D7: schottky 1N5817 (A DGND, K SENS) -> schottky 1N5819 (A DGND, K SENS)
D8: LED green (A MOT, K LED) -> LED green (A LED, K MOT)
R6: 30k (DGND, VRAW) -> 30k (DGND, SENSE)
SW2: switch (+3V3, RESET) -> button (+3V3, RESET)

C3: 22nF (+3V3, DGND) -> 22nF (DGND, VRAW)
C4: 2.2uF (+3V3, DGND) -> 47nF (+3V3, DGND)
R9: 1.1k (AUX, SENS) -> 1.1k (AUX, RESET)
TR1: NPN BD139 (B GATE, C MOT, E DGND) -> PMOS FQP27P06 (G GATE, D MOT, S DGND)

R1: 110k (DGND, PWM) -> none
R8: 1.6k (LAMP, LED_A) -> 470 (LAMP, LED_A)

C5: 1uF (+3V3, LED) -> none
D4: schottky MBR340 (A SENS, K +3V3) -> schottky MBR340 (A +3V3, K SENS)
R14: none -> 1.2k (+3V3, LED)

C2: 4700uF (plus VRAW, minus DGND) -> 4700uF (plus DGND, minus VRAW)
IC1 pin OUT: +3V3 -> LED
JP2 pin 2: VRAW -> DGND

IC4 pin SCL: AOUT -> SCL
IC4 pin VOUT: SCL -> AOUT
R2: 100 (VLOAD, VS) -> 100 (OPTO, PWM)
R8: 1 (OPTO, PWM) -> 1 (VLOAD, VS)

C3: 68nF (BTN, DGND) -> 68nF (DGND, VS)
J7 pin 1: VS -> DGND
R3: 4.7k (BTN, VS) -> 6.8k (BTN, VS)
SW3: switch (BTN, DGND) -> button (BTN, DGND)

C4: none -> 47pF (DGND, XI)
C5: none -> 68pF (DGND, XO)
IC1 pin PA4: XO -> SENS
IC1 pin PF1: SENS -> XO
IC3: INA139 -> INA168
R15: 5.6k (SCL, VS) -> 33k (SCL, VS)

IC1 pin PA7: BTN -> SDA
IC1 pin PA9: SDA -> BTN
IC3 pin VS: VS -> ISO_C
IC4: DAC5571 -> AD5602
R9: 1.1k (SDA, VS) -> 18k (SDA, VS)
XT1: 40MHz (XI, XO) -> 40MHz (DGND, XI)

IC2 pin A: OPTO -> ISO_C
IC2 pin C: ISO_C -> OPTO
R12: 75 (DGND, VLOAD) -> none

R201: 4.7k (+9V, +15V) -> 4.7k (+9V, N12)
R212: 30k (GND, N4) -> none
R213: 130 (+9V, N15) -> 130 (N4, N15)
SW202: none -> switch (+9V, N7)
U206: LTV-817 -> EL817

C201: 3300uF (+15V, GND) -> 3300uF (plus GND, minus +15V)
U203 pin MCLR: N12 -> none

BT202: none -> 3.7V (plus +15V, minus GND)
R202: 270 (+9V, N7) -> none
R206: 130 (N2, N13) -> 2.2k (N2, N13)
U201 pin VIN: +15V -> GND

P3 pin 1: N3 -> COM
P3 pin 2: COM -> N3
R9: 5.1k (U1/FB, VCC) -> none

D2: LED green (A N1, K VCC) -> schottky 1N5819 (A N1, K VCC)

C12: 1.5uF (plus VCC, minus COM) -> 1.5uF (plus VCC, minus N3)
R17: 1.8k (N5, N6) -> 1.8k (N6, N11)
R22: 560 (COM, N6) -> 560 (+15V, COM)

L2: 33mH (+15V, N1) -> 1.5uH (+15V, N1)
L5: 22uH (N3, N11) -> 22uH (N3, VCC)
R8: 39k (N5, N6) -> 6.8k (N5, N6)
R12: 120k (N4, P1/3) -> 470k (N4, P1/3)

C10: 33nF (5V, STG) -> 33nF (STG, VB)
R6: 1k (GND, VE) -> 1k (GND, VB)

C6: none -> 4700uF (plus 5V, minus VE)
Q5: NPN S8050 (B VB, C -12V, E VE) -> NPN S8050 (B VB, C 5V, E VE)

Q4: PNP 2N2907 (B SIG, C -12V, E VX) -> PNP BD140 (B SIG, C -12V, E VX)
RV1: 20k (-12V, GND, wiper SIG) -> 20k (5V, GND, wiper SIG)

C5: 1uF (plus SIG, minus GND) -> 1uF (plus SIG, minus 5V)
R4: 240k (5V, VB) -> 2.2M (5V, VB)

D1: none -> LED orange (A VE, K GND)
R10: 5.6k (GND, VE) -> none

---+---

# TASK STATEMENT
Write every line of the material above again, exactly.

# WORKED SOLUTION
D7: schottky 1N5817 (A DGND, K SENS) -> schottky 1N5819 (A DGND, K SENS)
D8: LED green (A MOT, K LED) -> LED green (A LED, K MOT)
R6: 30k (DGND, VRAW) -> 30k (DGND, SENSE)
SW2: switch (+3V3, RESET) -> button (+3V3, RESET)

C3: 22nF (+3V3, DGND) -> 22nF (DGND, VRAW)
C4: 2.2uF (+3V3, DGND) -> 47nF (+3V3, DGND)
R9: 1.1k (AUX, SENS) -> 1.1k (AUX, RESET)
TR1: NPN BD139 (B GATE, C MOT, E DGND) -> PMOS FQP27P06 (G GATE, D MOT, S DGND)

R1: 110k (DGND, PWM) -> none
R8: 1.6k (LAMP, LED_A) -> 470 (LAMP, LED_A)

C5: 1uF (+3V3, LED) -> none
D4: schottky MBR340 (A SENS, K +3V3) -> schottky MBR340 (A +3V3, K SENS)
R14: none -> 1.2k (+3V3, LED)

C2: 4700uF (plus VRAW, minus DGND) -> 4700uF (plus DGND, minus VRAW)
IC1 pin OUT: +3V3 -> LED
JP2 pin 2: VRAW -> DGND

IC4 pin SCL: AOUT -> SCL
IC4 pin VOUT: SCL -> AOUT
R2: 100 (VLOAD, VS) -> 100 (OPTO, PWM)
R8: 1 (OPTO, PWM) -> 1 (VLOAD, VS)

C3: 68nF (BTN, DGND) -> 68nF (DGND, VS)
J7 pin 1: VS -> DGND
R3: 4.7k (BTN, VS) -> 6.8k (BTN, VS)
SW3: switch (BTN, DGND) -> button (BTN, DGND)

C4: none -> 47pF (DGND, XI)
C5: none -> 68pF (DGND, XO)
IC1 pin PA4: XO -> SENS
IC1 pin PF1: SENS -> XO
IC3: INA139 -> INA168
R15: 5.6k (SCL, VS) -> 33k (SCL, VS)

IC1 pin PA7: BTN -> SDA
IC1 pin PA9: SDA -> BTN
IC3 pin VS: VS -> ISO_C
IC4: DAC5571 -> AD5602
R9: 1.1k (SDA, VS) -> 18k (SDA, VS)
XT1: 40MHz (XI, XO) -> 40MHz (DGND, XI)

IC2 pin A: OPTO -> ISO_C
IC2 pin C: ISO_C -> OPTO
R12: 75 (DGND, VLOAD) -> none

R201: 4.7k (+9V, +15V) -> 4.7k (+9V, N12)
R212: 30k (GND, N4) -> none
R213: 130 (+9V, N15) -> 130 (N4, N15)
SW202: none -> switch (+9V, N7)
U206: LTV-817 -> EL817

C201: 3300uF (+15V, GND) -> 3300uF (plus GND, minus +15V)
U203 pin MCLR: N12 -> none

BT202: none -> 3.7V (plus +15V, minus GND)
R202: 270 (+9V, N7) -> none
R206: 130 (N2, N13) -> 2.2k (N2, N13)
U201 pin VIN: +15V -> GND

P3 pin 1: N3 -> COM
P3 pin 2: COM -> N3
R9: 5.1k (U1/FB, VCC) -> none

D2: LED green (A N1, K VCC) -> schottky 1N5819 (A N1, K VCC)

C12: 1.5uF (plus VCC, minus COM) -> 1.5uF (plus VCC, minus N3)
R17: 1.8k (N5, N6) -> 1.8k (N6, N11)
R22: 560 (COM, N6) -> 560 (+15V, COM)

L2: 33mH (+15V, N1) -> 1.5uH (+15V, N1)
L5: 22uH (N3, N11) -> 22uH (N3, VCC)
R8: 39k (N5, N6) -> 6.8k (N5, N6)
R12: 120k (N4, P1/3) -> 470k (N4, P1/3)

C10: 33nF (5V, STG) -> 33nF (STG, VB)
R6: 1k (GND, VE) -> 1k (GND, VB)

C6: none -> 4700uF (plus 5V, minus VE)
Q5: NPN S8050 (B VB, C -12V, E VE) -> NPN S8050 (B VB, C 5V, E VE)

Q4: PNP 2N2907 (B SIG, C -12V, E VX) -> PNP BD140 (B SIG, C -12V, E VX)
RV1: 20k (-12V, GND, wiper SIG) -> 20k (5V, GND, wiper SIG)

C5: 1uF (plus SIG, minus GND) -> 1uF (plus SIG, minus 5V)
R4: 240k (5V, VB) -> 2.2M (5V, VB)

D1: none -> LED orange (A VE, K GND)
R10: 5.6k (GND, VE) -> none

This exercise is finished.